**Exercise aim:** Could you please retype all of the records exactly, skipping any pictures?

Recorded data:

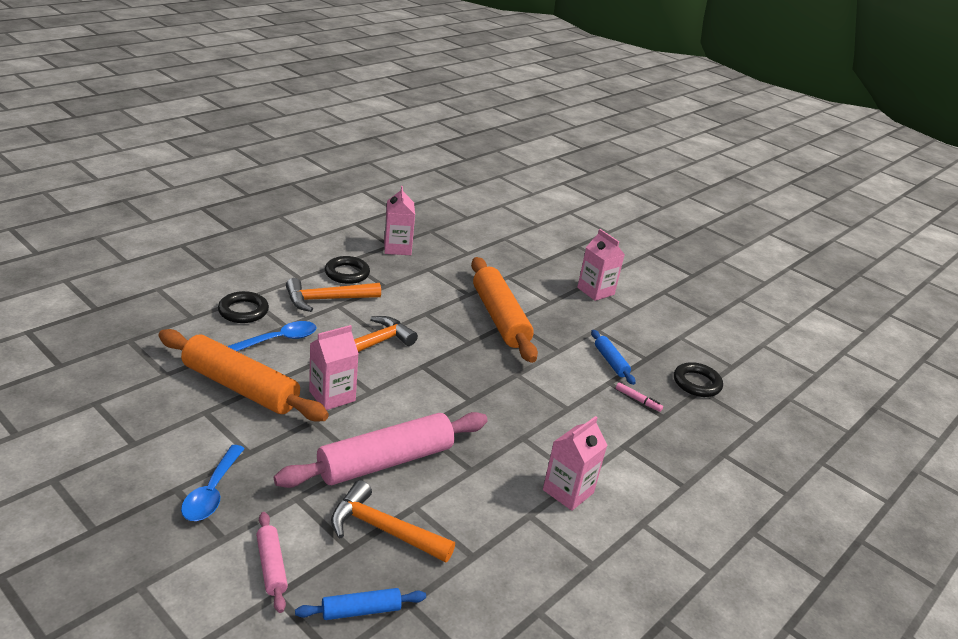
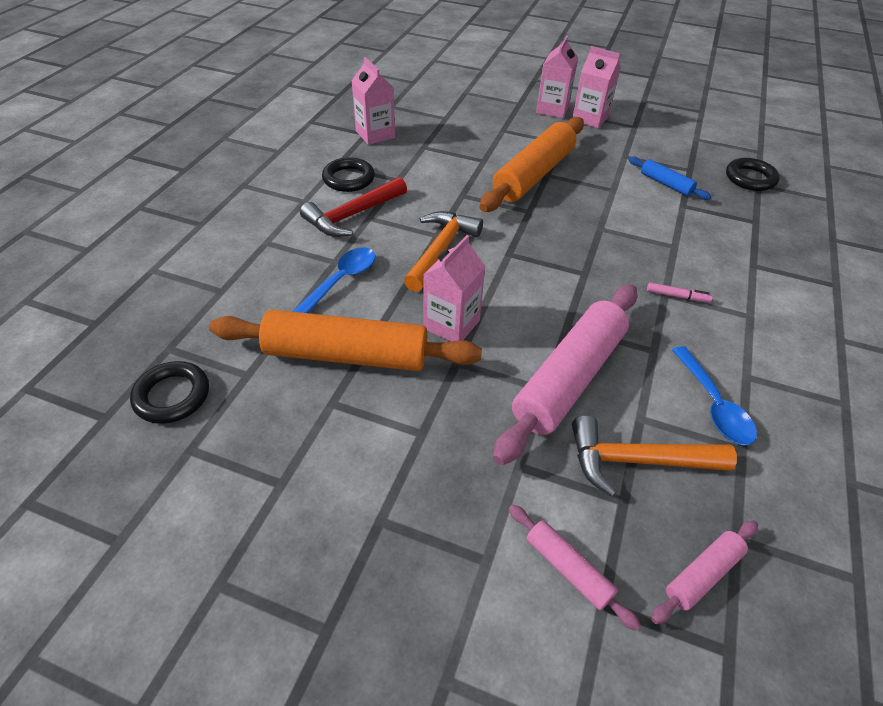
camera: 20 degrees left, 15 degrees up
(212, 492) = (424, 504): blue spoon -> blue spoon (713, 405)
(243, 311) = (274, 261): black ring -> black ring (172, 396)
(327, 299) = (352, 215): orange hammer -> red hammer
(361, 610) = (702, 574): blue rolling pin -> pink rolling pin
(500, 318) = (533, 175): orange rolling pin -> orange rolling pin turned 75 degrees clockwise
(568, 491) = (754, 334): pink carton -> pink carton (552, 109)
(637, 400) = (721, 214): pink marker -> pink marker (677, 296)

**Response to the task:**
camera: 20 degrees left, 15 degrees up
(212, 492) = (424, 504): blue spoon -> blue spoon (713, 405)
(243, 311) = (274, 261): black ring -> black ring (172, 396)
(327, 299) = (352, 215): orange hammer -> red hammer
(361, 610) = (702, 574): blue rolling pin -> pink rolling pin
(500, 318) = (533, 175): orange rolling pin -> orange rolling pin turned 75 degrees clockwise
(568, 491) = (754, 334): pink carton -> pink carton (552, 109)
(637, 400) = (721, 214): pink marker -> pink marker (677, 296)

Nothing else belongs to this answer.